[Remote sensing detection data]
=== Section Start ===
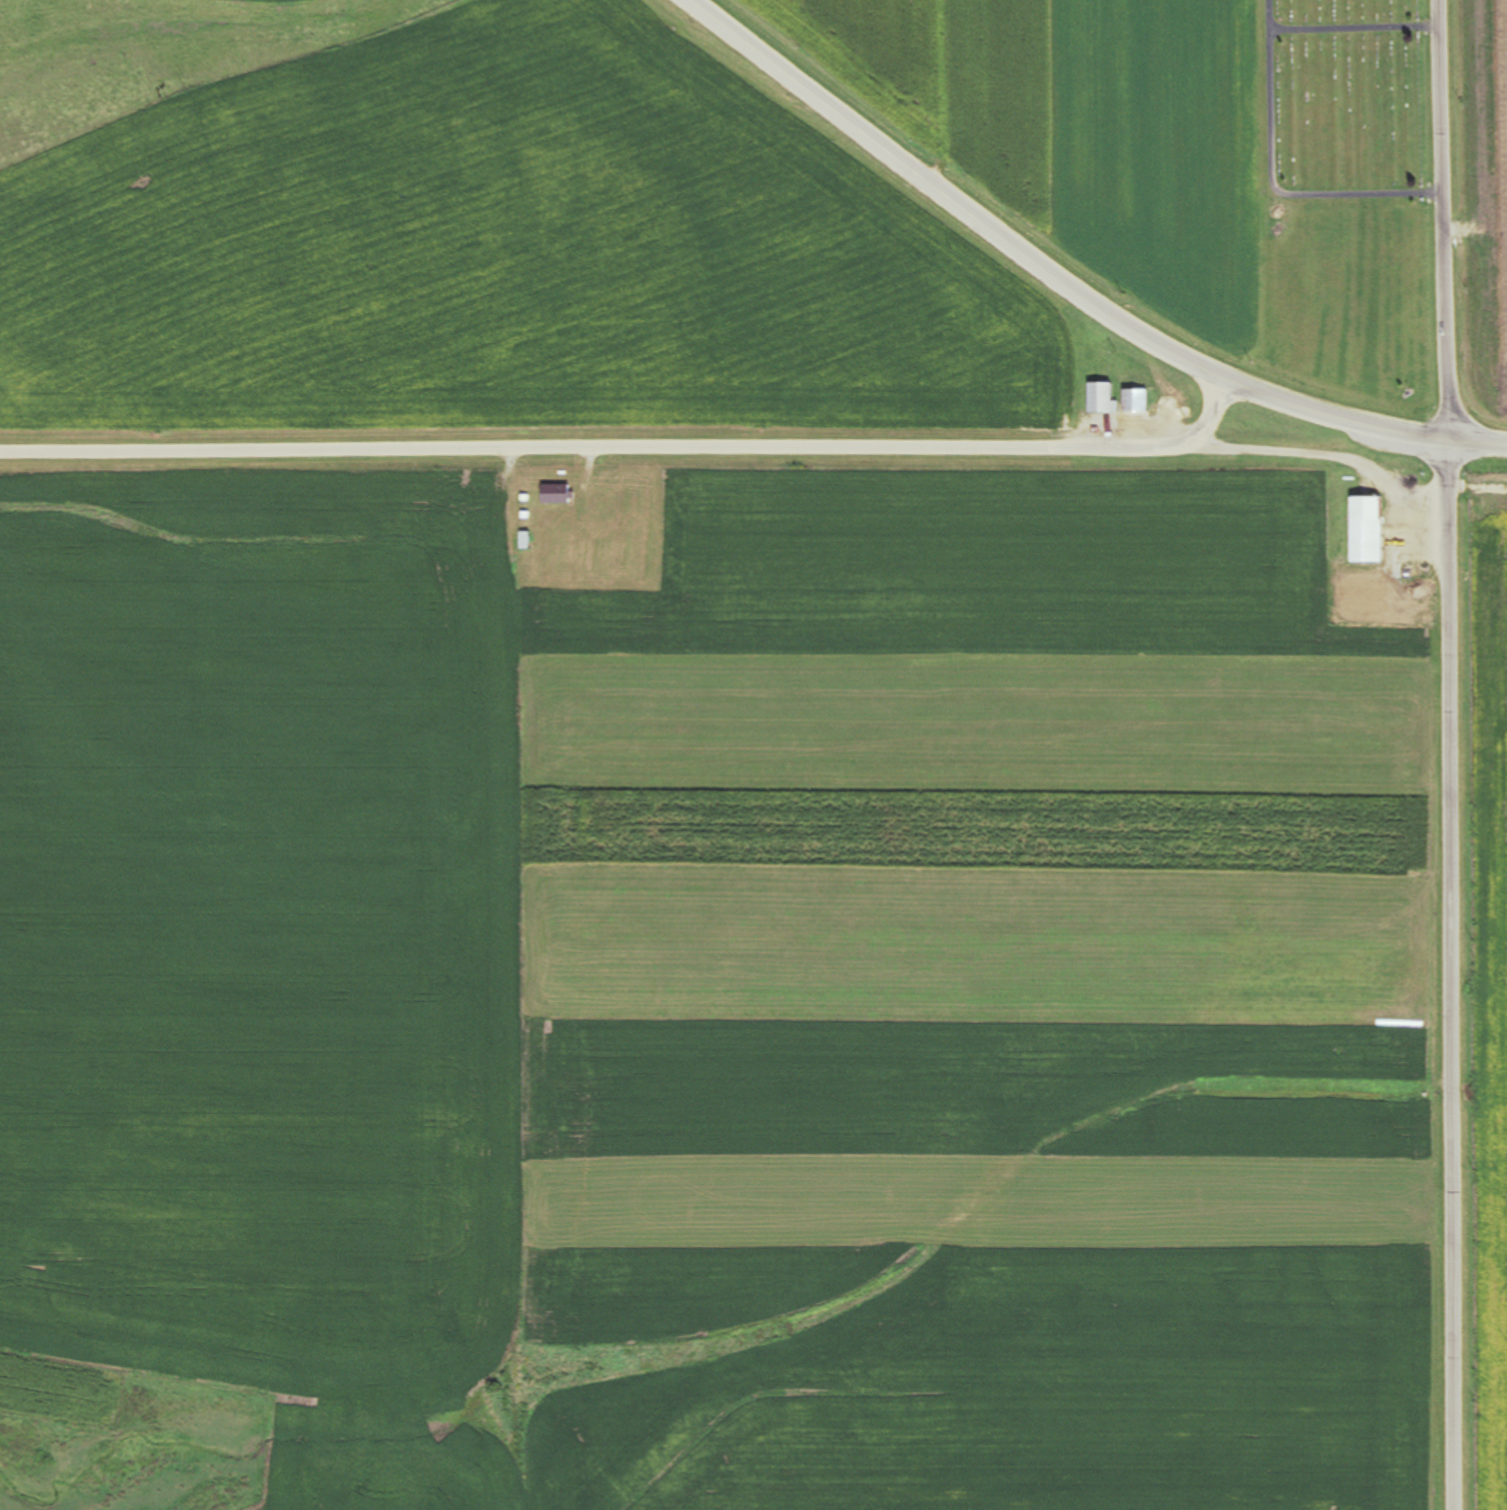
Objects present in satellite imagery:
park: (1346, 118)
road: (1049, 271)
building: (1107, 398)
building: (1141, 402)
road: (1480, 443)
road: (727, 450)
building: (559, 493)
building: (1375, 531)
building: (527, 540)
road: (1454, 754)

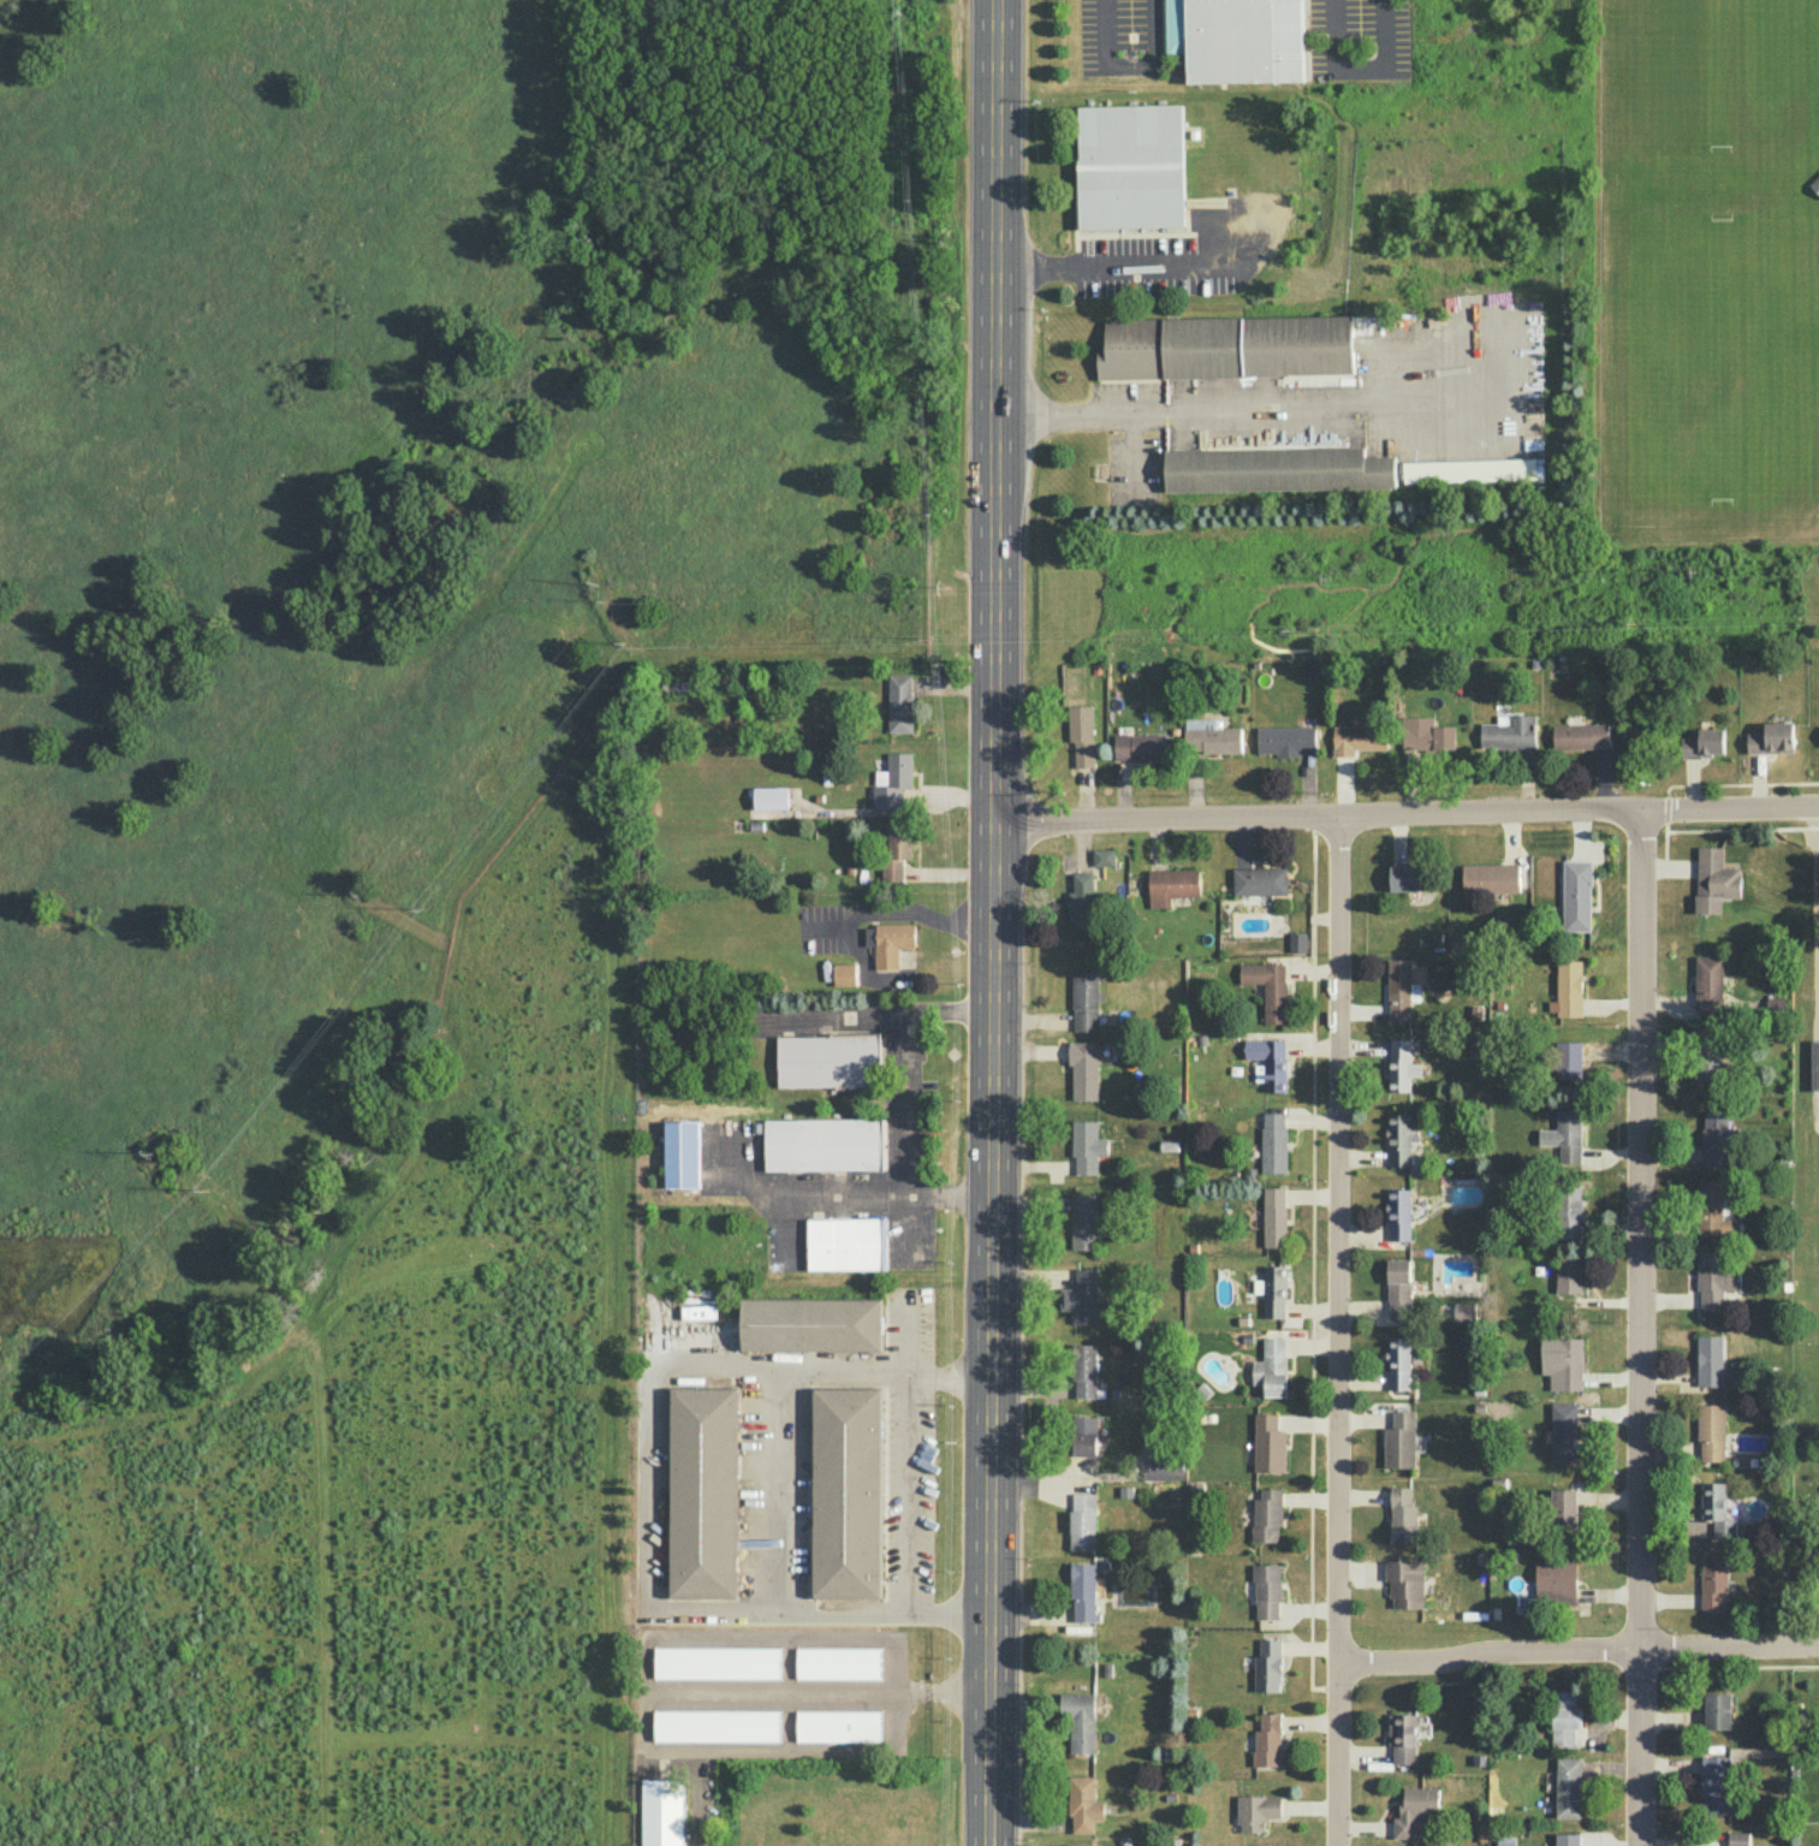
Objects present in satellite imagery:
park: (1503, 40)
building: (1246, 41)
road: (1518, 42)
road: (1127, 64)
road: (1361, 65)
park: (1719, 77)
building: (1195, 133)
building: (1130, 165)
building: (1815, 184)
road: (1136, 267)
building: (1226, 346)
park: (1720, 363)
road: (1222, 403)
building: (1277, 468)
building: (1470, 471)
power tower: (1695, 574)
power tower: (1324, 582)
power tower: (946, 590)
power tower: (599, 597)
power tower: (1632, 627)
power tower: (1290, 632)
power tower: (930, 640)
power tower: (623, 647)
building: (900, 702)
building: (1509, 731)
building: (1082, 734)
building: (1428, 735)
building: (1579, 735)
building: (1211, 736)
building: (1358, 738)
building: (1772, 738)
building: (1286, 740)
building: (1703, 743)
building: (1138, 744)
building: (893, 780)
building: (771, 797)
road: (1404, 816)
building: (897, 851)
building: (1104, 856)
building: (1404, 876)
building: (1490, 877)
building: (1259, 880)
building: (1714, 880)
building: (1171, 885)
building: (1576, 894)
road: (1815, 894)
power tower: (358, 897)
power tower: (421, 912)
road: (900, 916)
road: (990, 922)
building: (889, 942)
building: (1297, 942)
building: (844, 974)
building: (1708, 984)
building: (1268, 987)
building: (1568, 987)
building: (1399, 988)
building: (1085, 1000)
building: (1777, 1004)
road: (880, 1008)
road: (1818, 1026)
building: (1709, 1053)
building: (829, 1060)
building: (1568, 1060)
building: (1269, 1061)
building: (1814, 1064)
building: (1399, 1065)
building: (1084, 1068)
building: (1565, 1135)
building: (1714, 1136)
building: (1399, 1138)
road: (910, 1143)
building: (1273, 1143)
building: (823, 1144)
building: (1087, 1146)
building: (682, 1154)
power tower: (152, 1155)
power tower: (207, 1190)
road: (882, 1195)
building: (1713, 1209)
building: (1568, 1211)
building: (1399, 1213)
building: (1275, 1217)
building: (1084, 1220)
building: (847, 1243)
building: (1568, 1273)
building: (1714, 1279)
building: (1399, 1288)
building: (1274, 1291)
building: (1082, 1296)
building: (1465, 1311)
building: (699, 1312)
building: (811, 1324)
road: (1638, 1330)
road: (1339, 1331)
building: (1709, 1360)
building: (1563, 1362)
building: (1399, 1363)
building: (1271, 1367)
building: (1084, 1369)
building: (1565, 1430)
building: (1711, 1431)
building: (1084, 1434)
building: (1400, 1440)
building: (1268, 1443)
road: (906, 1452)
road: (646, 1484)
road: (779, 1488)
building: (704, 1492)
building: (847, 1492)
building: (1716, 1507)
building: (1564, 1511)
building: (1267, 1515)
building: (1403, 1515)
building: (1082, 1521)
building: (1713, 1581)
building: (1405, 1582)
building: (1556, 1582)
building: (1267, 1589)
building: (1083, 1590)
road: (1579, 1653)
building: (717, 1662)
building: (838, 1663)
building: (1267, 1665)
road: (1738, 1665)
building: (1717, 1710)
building: (1565, 1718)
road: (1671, 1719)
building: (1079, 1720)
building: (717, 1725)
building: (838, 1725)
building: (1402, 1737)
building: (1268, 1740)
road: (1669, 1765)
building: (1716, 1783)
building: (1568, 1787)
building: (1083, 1803)
building: (1414, 1808)
building: (1256, 1810)
building: (662, 1812)
building: (1738, 1838)
building: (1567, 1839)
road: (1683, 1842)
=== Section End ===
Each line above that includes the word "tower" is to be copied.

power tower: (1695, 574)
power tower: (1324, 582)
power tower: (946, 590)
power tower: (599, 597)
power tower: (1632, 627)
power tower: (1290, 632)
power tower: (930, 640)
power tower: (623, 647)
power tower: (358, 897)
power tower: (421, 912)
power tower: (152, 1155)
power tower: (207, 1190)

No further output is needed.